***** Provided records

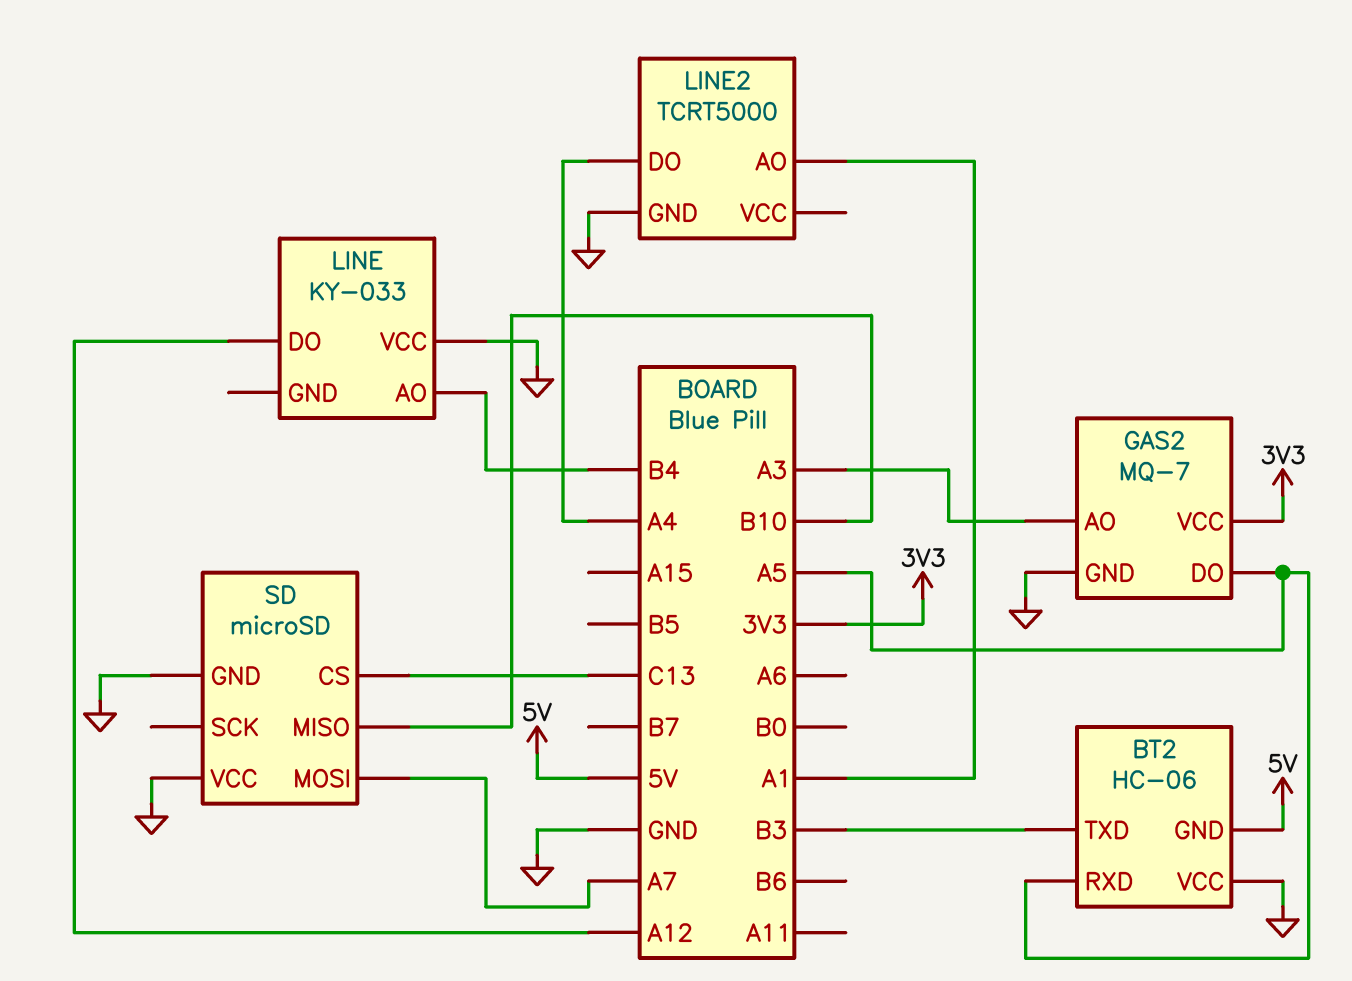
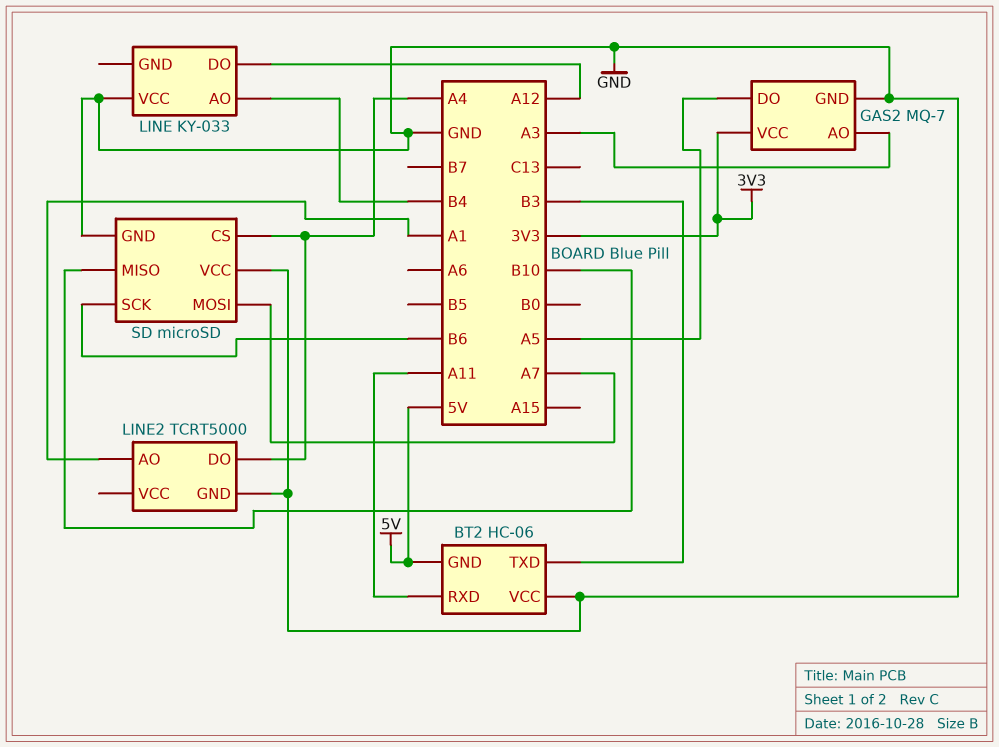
BT2 pin RXD: A5 -> A11
SD pin CS: C13 -> A4
SD pin SCK: none -> B6

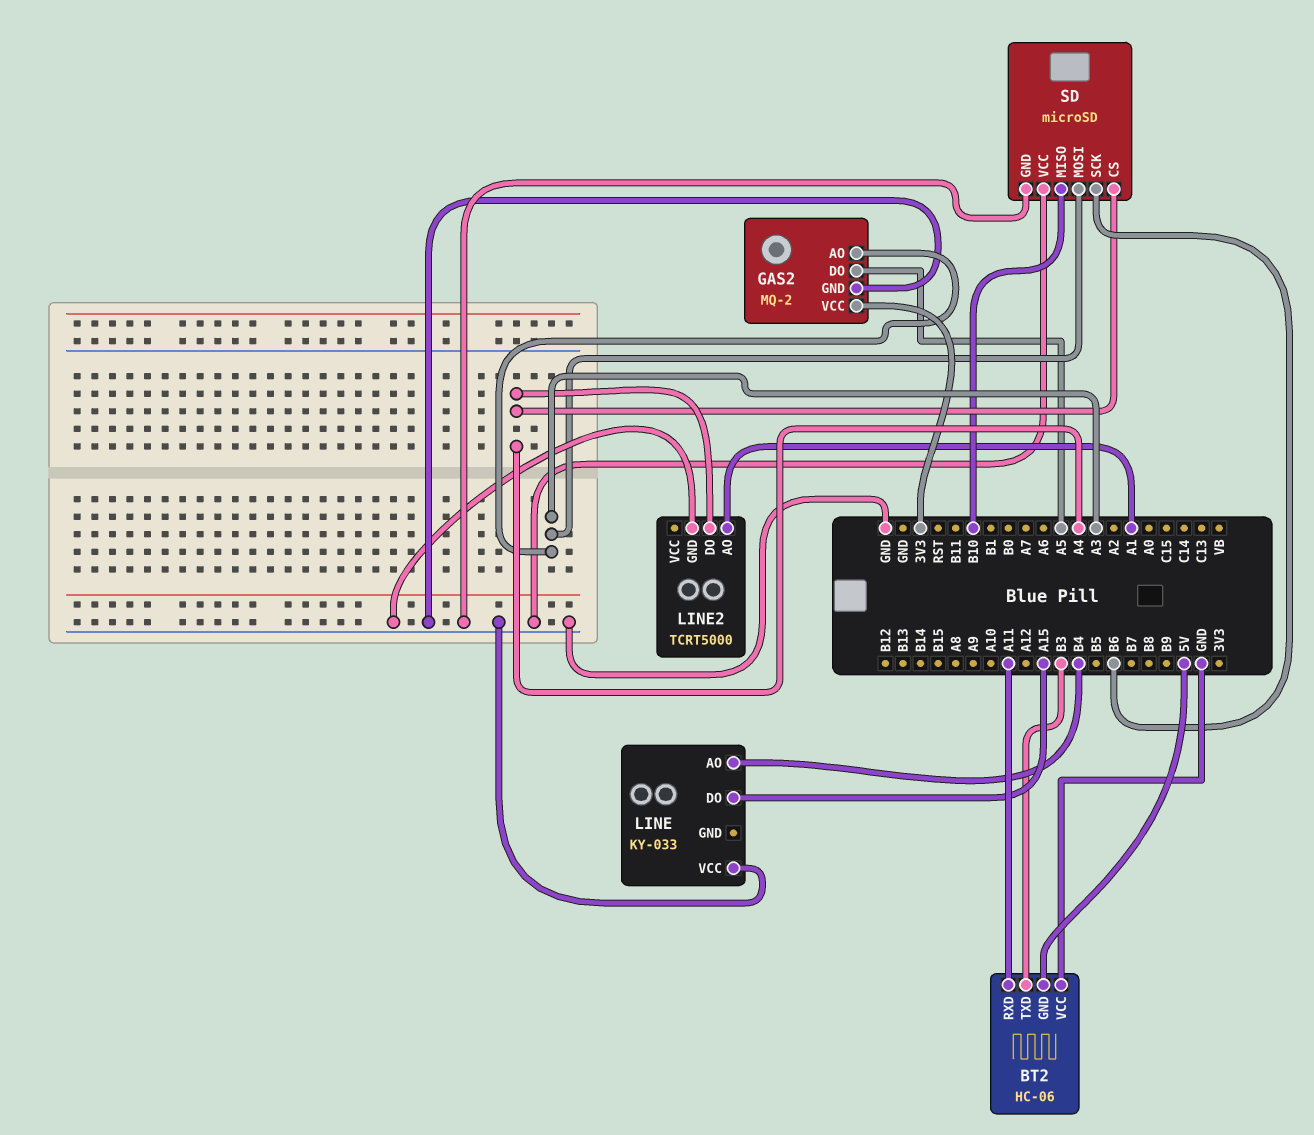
GAS2: MQ-7 -> MQ-2
LINE pin DO: A12 -> A15
SD pin MOSI: A7 -> A3

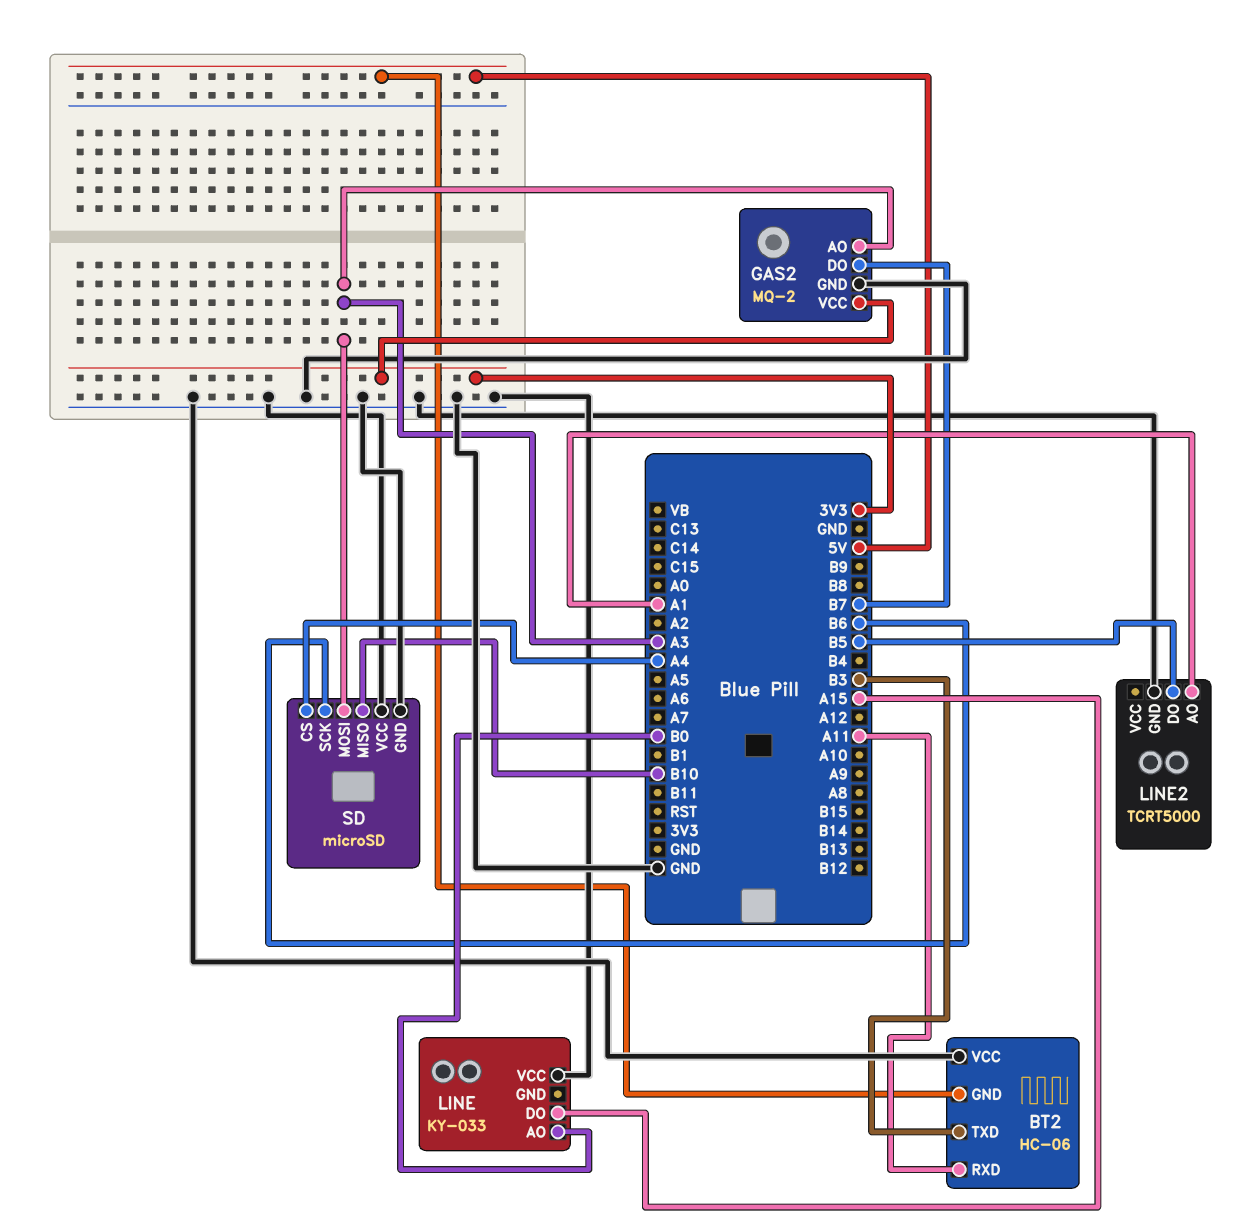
GAS2 pin DO: A5 -> B7
LINE pin AO: B4 -> B0
LINE2 pin DO: A4 -> B5

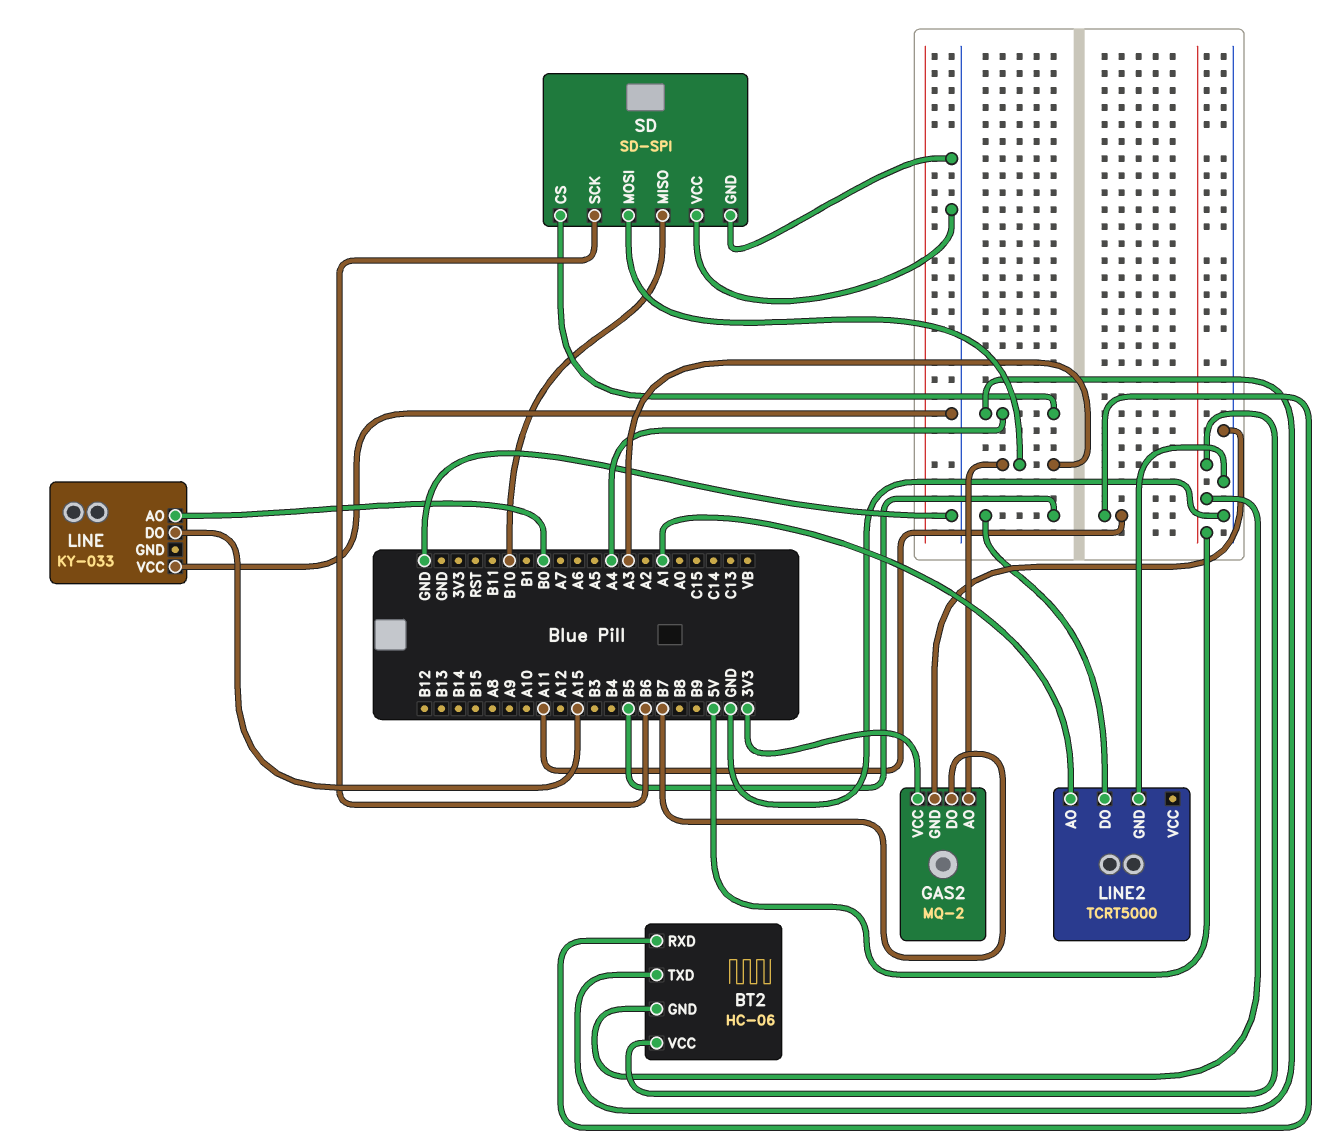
BT2 pin TXD: B3 -> A4
BT2 pin VCC: GND -> 5V
SD: microSD -> SD-SPI

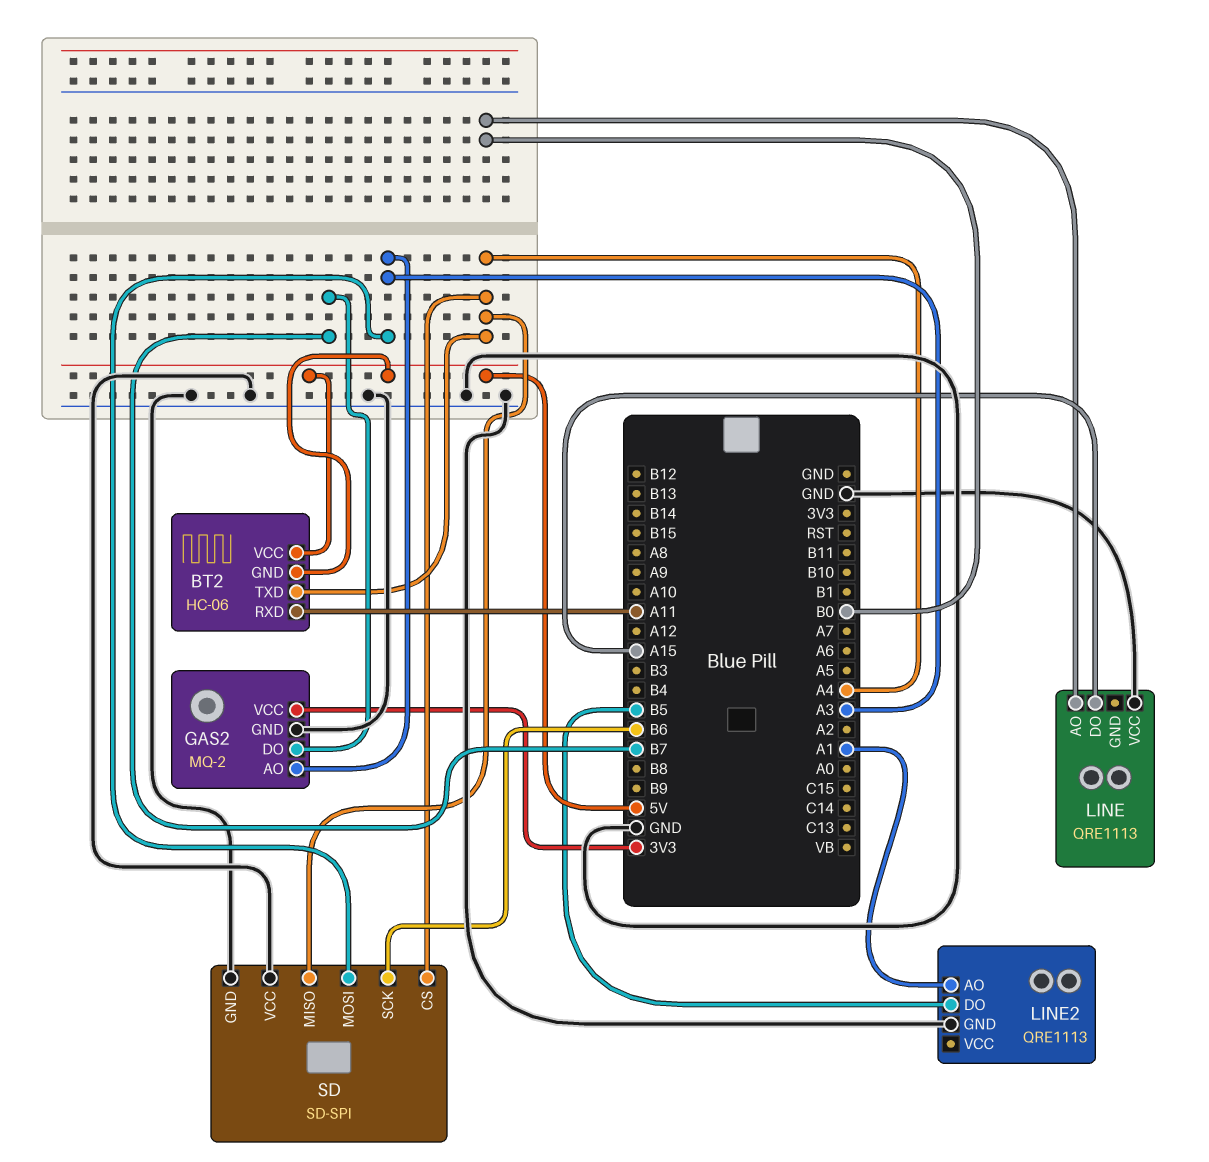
LINE: KY-033 -> QRE1113
LINE2: TCRT5000 -> QRE1113
SD pin MISO: B10 -> A4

**********

◆ About this exercise
Print the data word for word and omit the pictures.

◆ Completed task
BT2 pin RXD: A5 -> A11
SD pin CS: C13 -> A4
SD pin SCK: none -> B6

GAS2: MQ-7 -> MQ-2
LINE pin DO: A12 -> A15
SD pin MOSI: A7 -> A3

GAS2 pin DO: A5 -> B7
LINE pin AO: B4 -> B0
LINE2 pin DO: A4 -> B5

BT2 pin TXD: B3 -> A4
BT2 pin VCC: GND -> 5V
SD: microSD -> SD-SPI

LINE: KY-033 -> QRE1113
LINE2: TCRT5000 -> QRE1113
SD pin MISO: B10 -> A4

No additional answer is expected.